• WHAT TO WORK ON: In your answer, transcribe all of the data exactly.

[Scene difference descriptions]

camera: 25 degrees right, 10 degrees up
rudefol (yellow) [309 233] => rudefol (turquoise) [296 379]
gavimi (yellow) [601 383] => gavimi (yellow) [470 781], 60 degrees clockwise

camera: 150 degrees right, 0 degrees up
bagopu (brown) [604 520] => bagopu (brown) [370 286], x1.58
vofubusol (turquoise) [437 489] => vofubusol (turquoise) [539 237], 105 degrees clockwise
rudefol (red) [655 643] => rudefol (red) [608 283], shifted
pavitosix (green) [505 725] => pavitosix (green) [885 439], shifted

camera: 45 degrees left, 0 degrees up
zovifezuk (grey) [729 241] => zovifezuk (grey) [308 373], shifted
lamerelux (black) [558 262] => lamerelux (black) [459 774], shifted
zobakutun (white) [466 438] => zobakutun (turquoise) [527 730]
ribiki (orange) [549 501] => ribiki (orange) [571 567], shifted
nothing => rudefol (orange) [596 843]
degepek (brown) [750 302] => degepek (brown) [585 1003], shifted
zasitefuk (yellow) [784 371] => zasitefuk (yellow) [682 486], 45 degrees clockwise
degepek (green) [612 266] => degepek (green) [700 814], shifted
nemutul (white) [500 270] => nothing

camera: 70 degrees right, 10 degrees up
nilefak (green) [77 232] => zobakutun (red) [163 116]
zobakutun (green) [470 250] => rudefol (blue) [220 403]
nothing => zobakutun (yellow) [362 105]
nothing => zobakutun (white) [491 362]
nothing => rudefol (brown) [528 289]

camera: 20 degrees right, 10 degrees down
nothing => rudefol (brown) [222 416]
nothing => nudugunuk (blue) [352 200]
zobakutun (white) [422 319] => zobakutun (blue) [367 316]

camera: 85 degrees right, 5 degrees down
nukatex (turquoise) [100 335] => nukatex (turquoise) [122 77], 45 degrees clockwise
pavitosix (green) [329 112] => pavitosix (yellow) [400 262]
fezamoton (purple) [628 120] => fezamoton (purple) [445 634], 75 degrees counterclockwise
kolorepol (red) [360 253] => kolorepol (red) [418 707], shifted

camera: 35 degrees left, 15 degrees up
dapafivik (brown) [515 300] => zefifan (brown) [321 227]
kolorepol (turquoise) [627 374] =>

• SOLUTION:
camera: 25 degrees right, 10 degrees up
rudefol (yellow) [309 233] => rudefol (turquoise) [296 379]
gavimi (yellow) [601 383] => gavimi (yellow) [470 781], 60 degrees clockwise

camera: 150 degrees right, 0 degrees up
bagopu (brown) [604 520] => bagopu (brown) [370 286], x1.58
vofubusol (turquoise) [437 489] => vofubusol (turquoise) [539 237], 105 degrees clockwise
rudefol (red) [655 643] => rudefol (red) [608 283], shifted
pavitosix (green) [505 725] => pavitosix (green) [885 439], shifted

camera: 45 degrees left, 0 degrees up
zovifezuk (grey) [729 241] => zovifezuk (grey) [308 373], shifted
lamerelux (black) [558 262] => lamerelux (black) [459 774], shifted
zobakutun (white) [466 438] => zobakutun (turquoise) [527 730]
ribiki (orange) [549 501] => ribiki (orange) [571 567], shifted
nothing => rudefol (orange) [596 843]
degepek (brown) [750 302] => degepek (brown) [585 1003], shifted
zasitefuk (yellow) [784 371] => zasitefuk (yellow) [682 486], 45 degrees clockwise
degepek (green) [612 266] => degepek (green) [700 814], shifted
nemutul (white) [500 270] => nothing

camera: 70 degrees right, 10 degrees up
nilefak (green) [77 232] => zobakutun (red) [163 116]
zobakutun (green) [470 250] => rudefol (blue) [220 403]
nothing => zobakutun (yellow) [362 105]
nothing => zobakutun (white) [491 362]
nothing => rudefol (brown) [528 289]

camera: 20 degrees right, 10 degrees down
nothing => rudefol (brown) [222 416]
nothing => nudugunuk (blue) [352 200]
zobakutun (white) [422 319] => zobakutun (blue) [367 316]

camera: 85 degrees right, 5 degrees down
nukatex (turquoise) [100 335] => nukatex (turquoise) [122 77], 45 degrees clockwise
pavitosix (green) [329 112] => pavitosix (yellow) [400 262]
fezamoton (purple) [628 120] => fezamoton (purple) [445 634], 75 degrees counterclockwise
kolorepol (red) [360 253] => kolorepol (red) [418 707], shifted

camera: 35 degrees left, 15 degrees up
dapafivik (brown) [515 300] => zefifan (brown) [321 227]
kolorepol (turquoise) [627 374] =>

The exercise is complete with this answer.